ACTIVITY: The answer must consist only of the lines in the records below from the line with "(266, 233) = (462, 326): none" to the line with "(421, 354) = (218, 409): brown", both included, copied word for word with every picture left out.

PROVIDED ENTRIES:
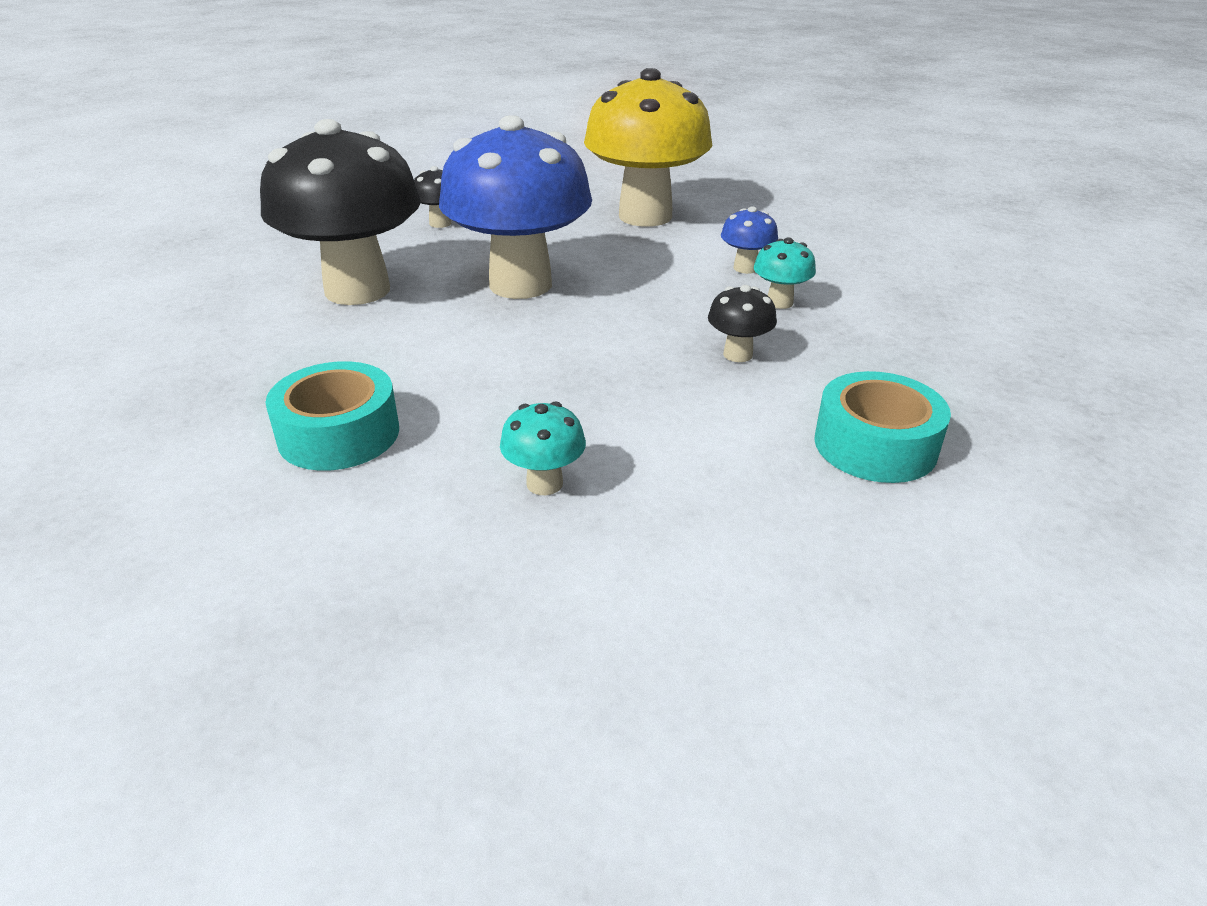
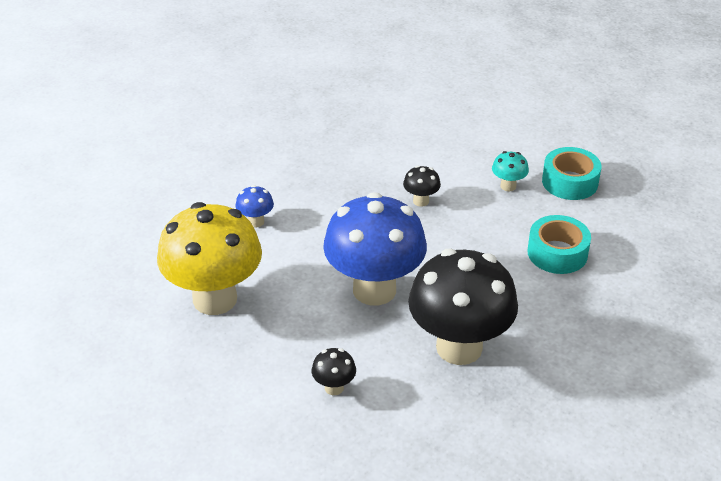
camera: 130 degrees left, 5 degrees up
(737, 354) = (358, 184): black mushroom -> black mushroom (421, 201)
(779, 302) = (287, 194): turquoise mushroom -> none
(875, 445) = (385, 128): turquoise tape -> turquoise tape (570, 182)

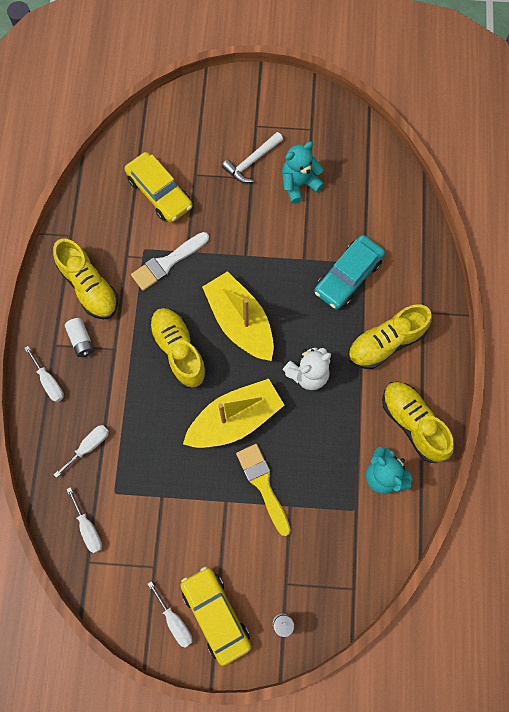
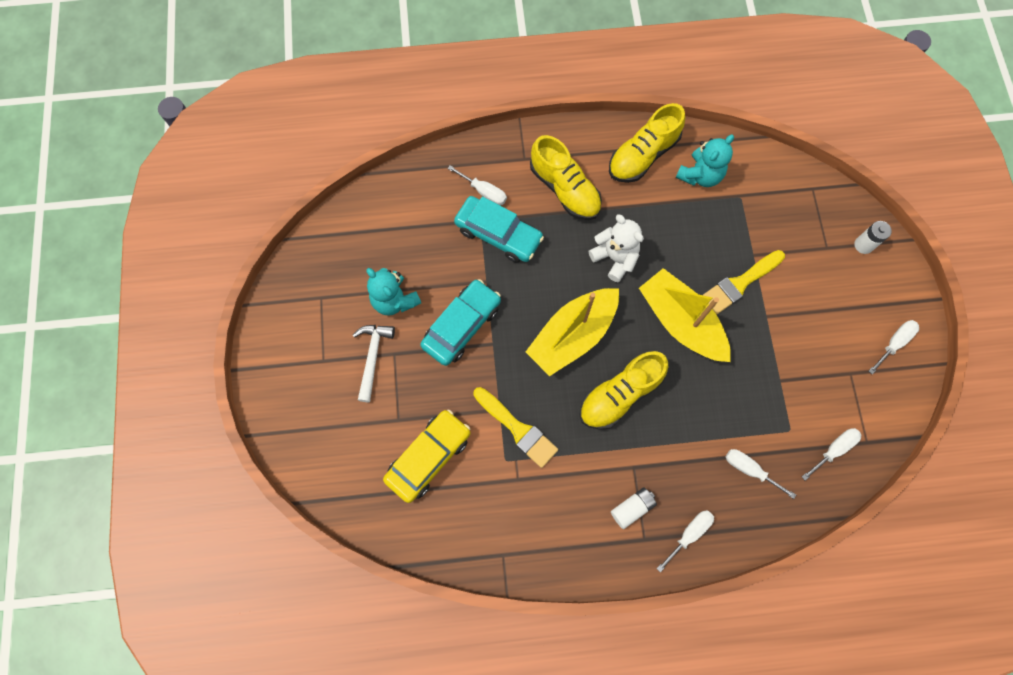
camera: 100 degrees left, 0 degrees up
(89, 287) = (565, 514): yellow shoe -> none
(167, 263) = (517, 429): white brush -> yellow brush
(216, 614) = (875, 306): yellow car -> none
(251, 162) = (372, 357): white hammer -> white hammer turned 120 degrees counterclockwise
(266, 233) = (462, 326): none -> turquoise car
(392, 271) = (484, 192): none -> white screwdriver

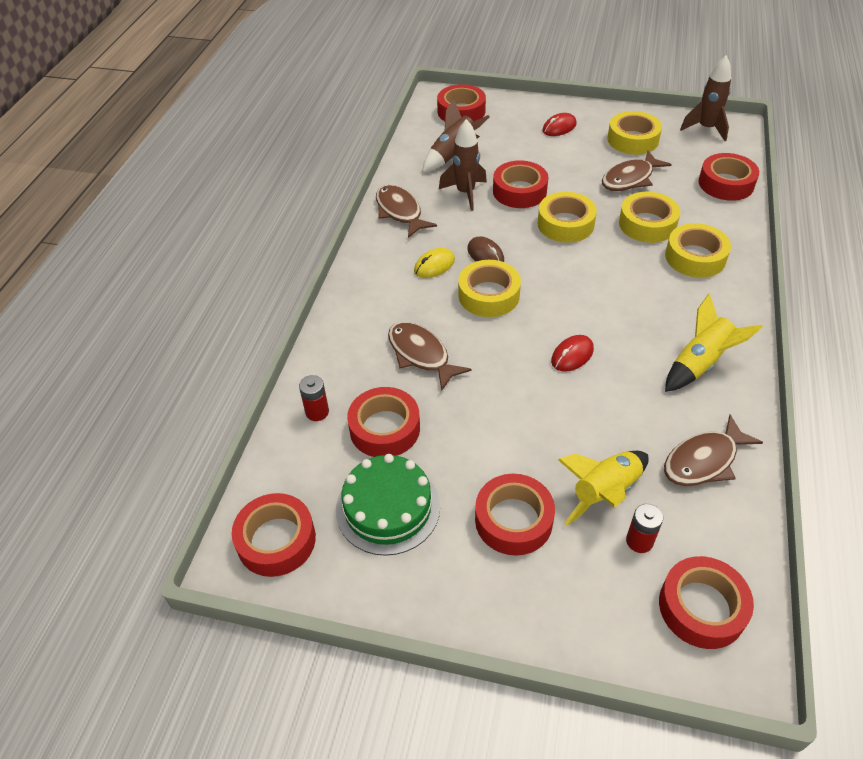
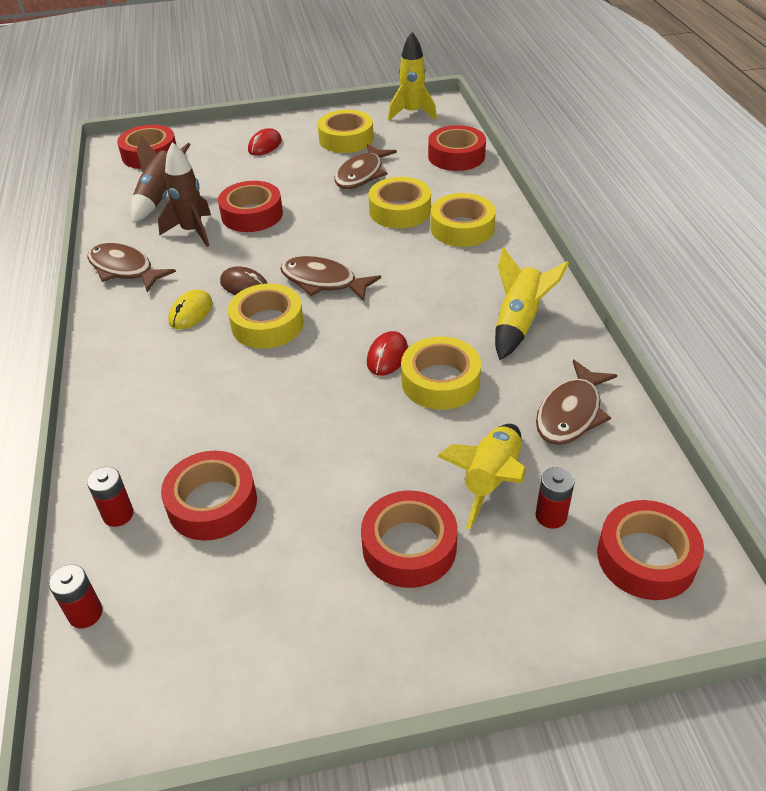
camera: 25 degrees left, 5 degrees down
(268, 476) = (85, 613): none -> red battery
(276, 540) = (130, 686): red tape -> none
(388, 508) = (257, 590): green cake -> none
(421, 354) = (218, 409): brown fish -> brown fish (323, 281)
(565, 224) = (316, 232): yellow tape -> yellow tape (440, 381)
(706, 129) = (412, 113): brown rocket -> yellow rocket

TASK OUTPUT:
(266, 233) = (462, 326): none -> turquoise car
(392, 271) = (484, 192): none -> white screwdriver

camera: 25 degrees left, 5 degrees down
(268, 476) = (85, 613): none -> red battery
(276, 540) = (130, 686): red tape -> none
(388, 508) = (257, 590): green cake -> none
(421, 354) = (218, 409): brown fish -> brown fish (323, 281)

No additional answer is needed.